(Object state comparisons)

====

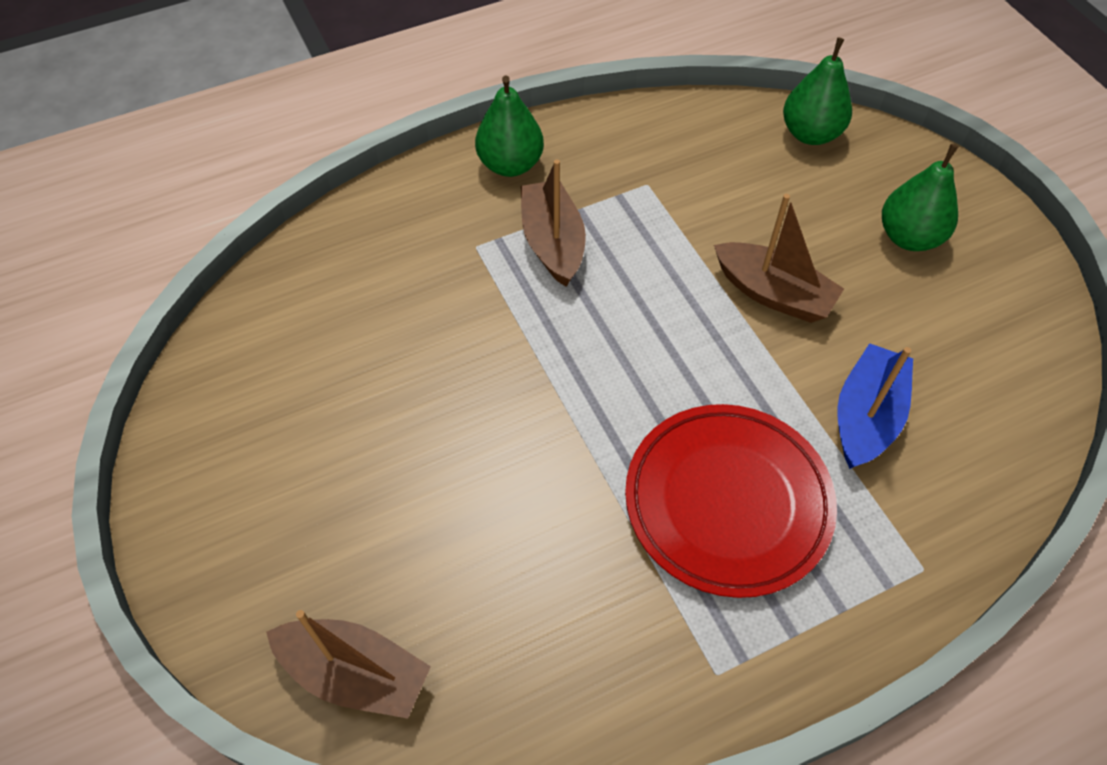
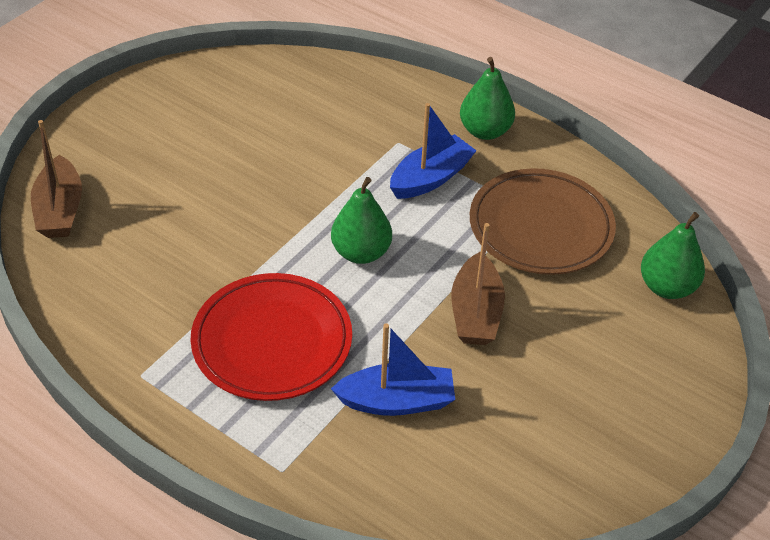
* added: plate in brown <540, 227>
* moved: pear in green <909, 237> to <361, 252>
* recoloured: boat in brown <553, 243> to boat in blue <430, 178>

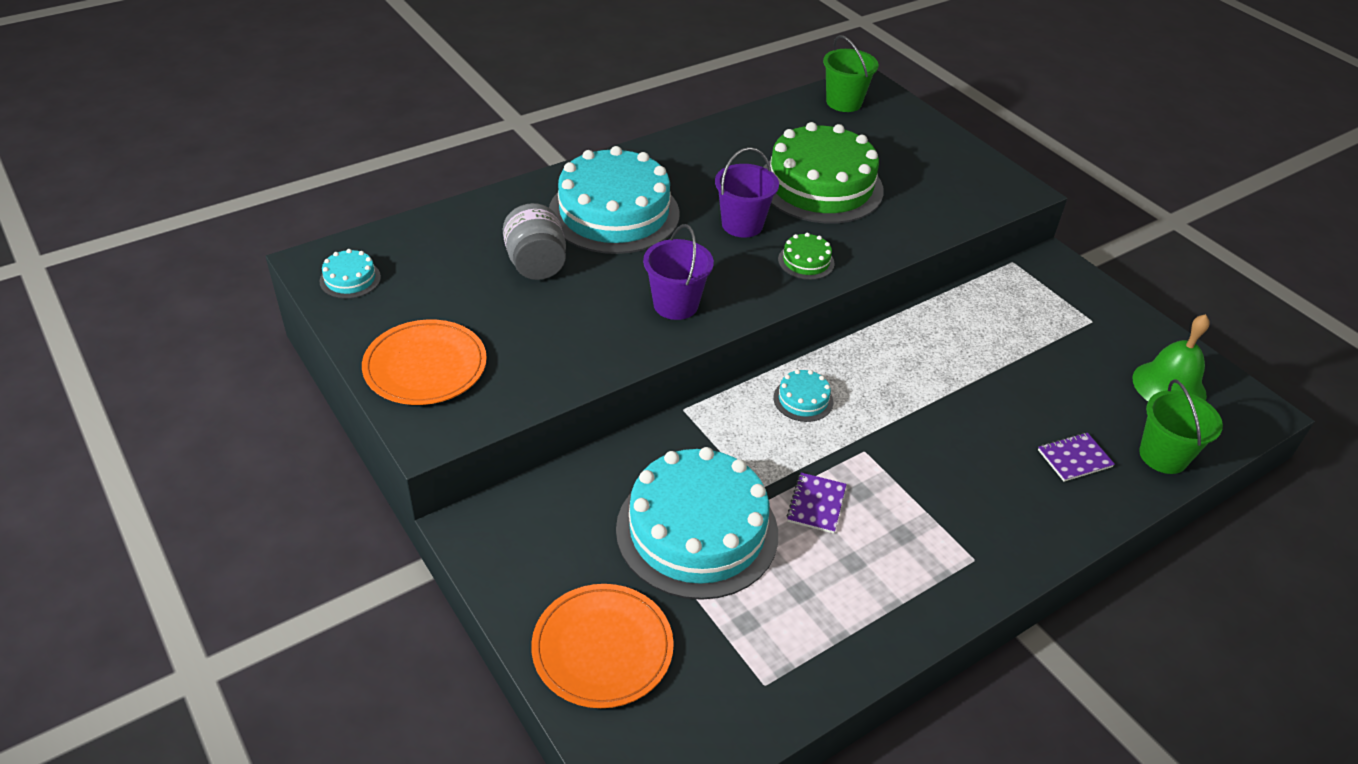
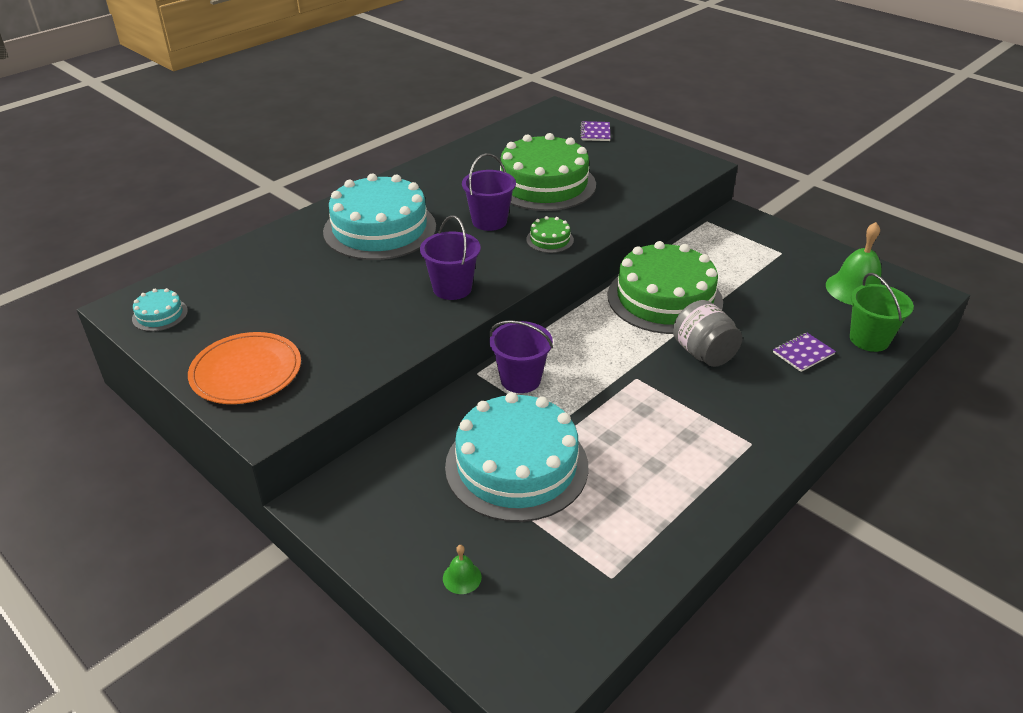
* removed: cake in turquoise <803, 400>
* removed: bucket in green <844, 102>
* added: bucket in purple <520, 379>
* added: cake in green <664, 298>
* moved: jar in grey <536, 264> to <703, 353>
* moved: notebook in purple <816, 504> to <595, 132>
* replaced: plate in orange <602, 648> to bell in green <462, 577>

====

> [THE PROBLEM]: Retype the entries above exactly. Stop after the line containing "to <361, 252>", and omit the pictures.

> [TASK ANSWER]:
* added: plate in brown <540, 227>
* moved: pear in green <909, 237> to <361, 252>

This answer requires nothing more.